━━━ DATA TO PROCESS

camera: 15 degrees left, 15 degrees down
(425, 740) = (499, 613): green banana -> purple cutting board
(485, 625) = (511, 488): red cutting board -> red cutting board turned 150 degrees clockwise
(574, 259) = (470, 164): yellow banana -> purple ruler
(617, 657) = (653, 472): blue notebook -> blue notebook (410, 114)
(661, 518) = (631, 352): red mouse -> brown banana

━━━━━━
━━━ DATA TO PROCESS

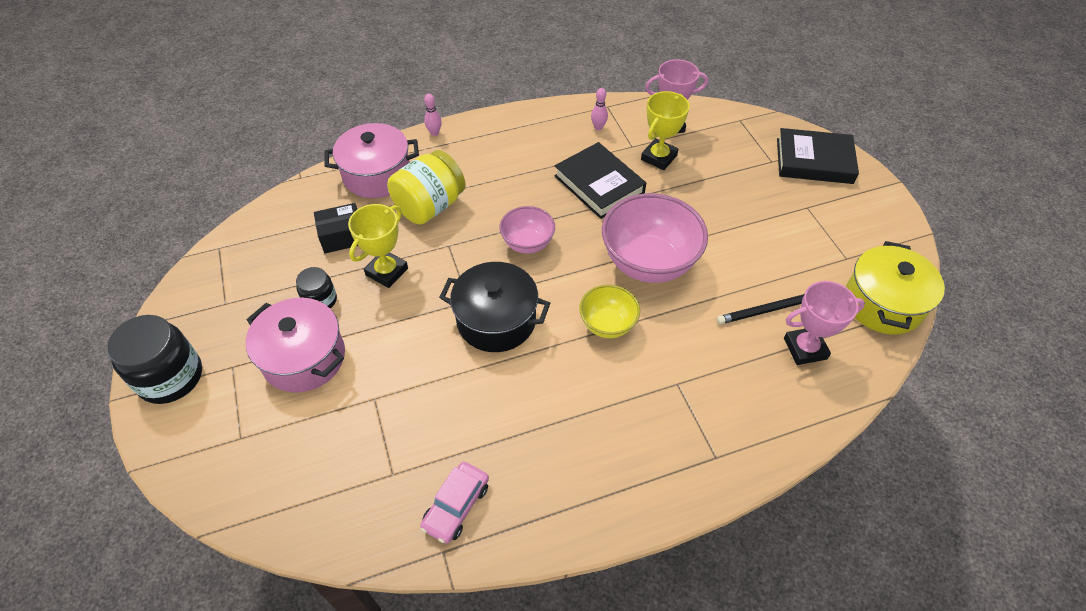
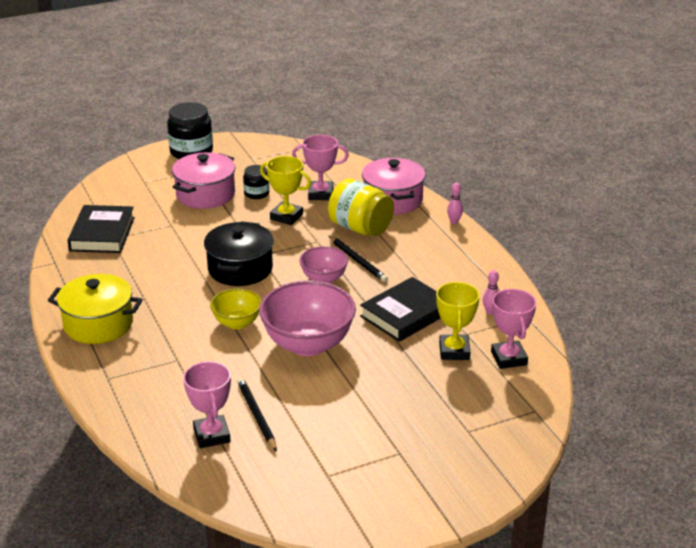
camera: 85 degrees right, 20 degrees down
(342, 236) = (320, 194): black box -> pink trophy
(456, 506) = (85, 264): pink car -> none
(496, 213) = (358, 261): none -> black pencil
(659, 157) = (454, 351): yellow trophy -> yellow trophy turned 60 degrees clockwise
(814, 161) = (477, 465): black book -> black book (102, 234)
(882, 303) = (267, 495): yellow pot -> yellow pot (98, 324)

━━━━━━
━━━ DATA TO PROCESS

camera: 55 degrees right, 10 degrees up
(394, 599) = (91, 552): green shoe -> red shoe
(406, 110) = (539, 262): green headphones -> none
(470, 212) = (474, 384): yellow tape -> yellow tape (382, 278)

━━━━━━

*WORK ORDER*.
Reproduce each line of the material in which the string "right" occurs.

*WRITTEN RESPONSE*.
camera: 85 degrees right, 20 degrees down
camera: 55 degrees right, 10 degrees up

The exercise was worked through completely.